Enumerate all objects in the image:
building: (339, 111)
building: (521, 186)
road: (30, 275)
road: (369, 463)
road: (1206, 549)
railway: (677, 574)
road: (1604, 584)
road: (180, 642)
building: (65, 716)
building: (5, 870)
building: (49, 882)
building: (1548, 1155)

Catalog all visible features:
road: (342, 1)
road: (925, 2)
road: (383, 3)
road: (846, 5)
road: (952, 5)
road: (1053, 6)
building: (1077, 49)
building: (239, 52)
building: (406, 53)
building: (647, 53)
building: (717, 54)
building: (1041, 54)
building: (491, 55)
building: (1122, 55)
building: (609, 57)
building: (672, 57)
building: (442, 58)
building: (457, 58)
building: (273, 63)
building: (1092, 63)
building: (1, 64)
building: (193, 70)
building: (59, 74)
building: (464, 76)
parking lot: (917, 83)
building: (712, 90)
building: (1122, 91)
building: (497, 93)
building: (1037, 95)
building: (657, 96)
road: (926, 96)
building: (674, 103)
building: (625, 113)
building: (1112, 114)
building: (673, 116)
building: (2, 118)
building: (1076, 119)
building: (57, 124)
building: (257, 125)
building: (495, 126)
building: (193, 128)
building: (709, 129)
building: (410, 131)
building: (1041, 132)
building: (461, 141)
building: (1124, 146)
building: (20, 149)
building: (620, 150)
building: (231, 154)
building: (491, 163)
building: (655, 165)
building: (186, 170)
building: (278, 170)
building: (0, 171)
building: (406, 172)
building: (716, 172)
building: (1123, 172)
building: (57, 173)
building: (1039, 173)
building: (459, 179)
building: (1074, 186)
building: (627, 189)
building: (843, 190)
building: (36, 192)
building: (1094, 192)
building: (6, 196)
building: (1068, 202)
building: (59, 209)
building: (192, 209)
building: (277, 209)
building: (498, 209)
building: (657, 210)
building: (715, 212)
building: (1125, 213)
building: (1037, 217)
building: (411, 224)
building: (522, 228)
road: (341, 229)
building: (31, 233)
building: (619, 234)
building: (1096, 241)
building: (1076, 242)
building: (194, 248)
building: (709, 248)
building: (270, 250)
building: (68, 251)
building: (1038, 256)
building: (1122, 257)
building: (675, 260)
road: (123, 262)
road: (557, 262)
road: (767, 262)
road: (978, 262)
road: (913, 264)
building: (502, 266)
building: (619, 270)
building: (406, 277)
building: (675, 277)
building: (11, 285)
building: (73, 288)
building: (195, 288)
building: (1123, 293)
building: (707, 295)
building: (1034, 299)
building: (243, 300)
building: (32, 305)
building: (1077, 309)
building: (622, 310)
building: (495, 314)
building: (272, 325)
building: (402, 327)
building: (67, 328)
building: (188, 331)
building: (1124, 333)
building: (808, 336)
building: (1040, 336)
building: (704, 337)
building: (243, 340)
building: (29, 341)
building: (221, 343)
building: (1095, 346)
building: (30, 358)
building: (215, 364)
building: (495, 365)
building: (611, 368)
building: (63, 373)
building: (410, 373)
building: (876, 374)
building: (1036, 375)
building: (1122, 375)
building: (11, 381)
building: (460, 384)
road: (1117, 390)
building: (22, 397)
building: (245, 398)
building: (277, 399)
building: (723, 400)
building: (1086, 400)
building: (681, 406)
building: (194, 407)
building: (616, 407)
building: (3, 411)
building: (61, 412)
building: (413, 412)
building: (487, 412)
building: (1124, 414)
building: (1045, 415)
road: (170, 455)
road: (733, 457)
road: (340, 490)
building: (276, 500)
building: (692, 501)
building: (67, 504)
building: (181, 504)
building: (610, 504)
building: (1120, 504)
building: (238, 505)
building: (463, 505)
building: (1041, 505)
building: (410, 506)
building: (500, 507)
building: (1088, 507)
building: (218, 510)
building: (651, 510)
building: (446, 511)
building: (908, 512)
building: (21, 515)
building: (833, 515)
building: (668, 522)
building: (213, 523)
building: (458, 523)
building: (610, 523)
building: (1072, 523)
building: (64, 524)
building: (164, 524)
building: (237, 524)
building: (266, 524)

════════════════════

Task directions: An exact repeat of the whole listing above is needed; write it out now.

Reply to the exercise:
Enumerate all objects in the image:
building: (339, 111)
building: (521, 186)
road: (30, 275)
road: (369, 463)
road: (1206, 549)
railway: (677, 574)
road: (1604, 584)
road: (180, 642)
building: (65, 716)
building: (5, 870)
building: (49, 882)
building: (1548, 1155)

Catalog all visible features:
road: (342, 1)
road: (925, 2)
road: (383, 3)
road: (846, 5)
road: (952, 5)
road: (1053, 6)
building: (1077, 49)
building: (239, 52)
building: (406, 53)
building: (647, 53)
building: (717, 54)
building: (1041, 54)
building: (491, 55)
building: (1122, 55)
building: (609, 57)
building: (672, 57)
building: (442, 58)
building: (457, 58)
building: (273, 63)
building: (1092, 63)
building: (1, 64)
building: (193, 70)
building: (59, 74)
building: (464, 76)
parking lot: (917, 83)
building: (712, 90)
building: (1122, 91)
building: (497, 93)
building: (1037, 95)
building: (657, 96)
road: (926, 96)
building: (674, 103)
building: (625, 113)
building: (1112, 114)
building: (673, 116)
building: (2, 118)
building: (1076, 119)
building: (57, 124)
building: (257, 125)
building: (495, 126)
building: (193, 128)
building: (709, 129)
building: (410, 131)
building: (1041, 132)
building: (461, 141)
building: (1124, 146)
building: (20, 149)
building: (620, 150)
building: (231, 154)
building: (491, 163)
building: (655, 165)
building: (186, 170)
building: (278, 170)
building: (0, 171)
building: (406, 172)
building: (716, 172)
building: (1123, 172)
building: (57, 173)
building: (1039, 173)
building: (459, 179)
building: (1074, 186)
building: (627, 189)
building: (843, 190)
building: (36, 192)
building: (1094, 192)
building: (6, 196)
building: (1068, 202)
building: (59, 209)
building: (192, 209)
building: (277, 209)
building: (498, 209)
building: (657, 210)
building: (715, 212)
building: (1125, 213)
building: (1037, 217)
building: (411, 224)
building: (522, 228)
road: (341, 229)
building: (31, 233)
building: (619, 234)
building: (1096, 241)
building: (1076, 242)
building: (194, 248)
building: (709, 248)
building: (270, 250)
building: (68, 251)
building: (1038, 256)
building: (1122, 257)
building: (675, 260)
road: (123, 262)
road: (557, 262)
road: (767, 262)
road: (978, 262)
road: (913, 264)
building: (502, 266)
building: (619, 270)
building: (406, 277)
building: (675, 277)
building: (11, 285)
building: (73, 288)
building: (195, 288)
building: (1123, 293)
building: (707, 295)
building: (1034, 299)
building: (243, 300)
building: (32, 305)
building: (1077, 309)
building: (622, 310)
building: (495, 314)
building: (272, 325)
building: (402, 327)
building: (67, 328)
building: (188, 331)
building: (1124, 333)
building: (808, 336)
building: (1040, 336)
building: (704, 337)
building: (243, 340)
building: (29, 341)
building: (221, 343)
building: (1095, 346)
building: (30, 358)
building: (215, 364)
building: (495, 365)
building: (611, 368)
building: (63, 373)
building: (410, 373)
building: (876, 374)
building: (1036, 375)
building: (1122, 375)
building: (11, 381)
building: (460, 384)
road: (1117, 390)
building: (22, 397)
building: (245, 398)
building: (277, 399)
building: (723, 400)
building: (1086, 400)
building: (681, 406)
building: (194, 407)
building: (616, 407)
building: (3, 411)
building: (61, 412)
building: (413, 412)
building: (487, 412)
building: (1124, 414)
building: (1045, 415)
road: (170, 455)
road: (733, 457)
road: (340, 490)
building: (276, 500)
building: (692, 501)
building: (67, 504)
building: (181, 504)
building: (610, 504)
building: (1120, 504)
building: (238, 505)
building: (463, 505)
building: (1041, 505)
building: (410, 506)
building: (500, 507)
building: (1088, 507)
building: (218, 510)
building: (651, 510)
building: (446, 511)
building: (908, 512)
building: (21, 515)
building: (833, 515)
building: (668, 522)
building: (213, 523)
building: (458, 523)
building: (610, 523)
building: (1072, 523)
building: (64, 524)
building: (164, 524)
building: (237, 524)
building: (266, 524)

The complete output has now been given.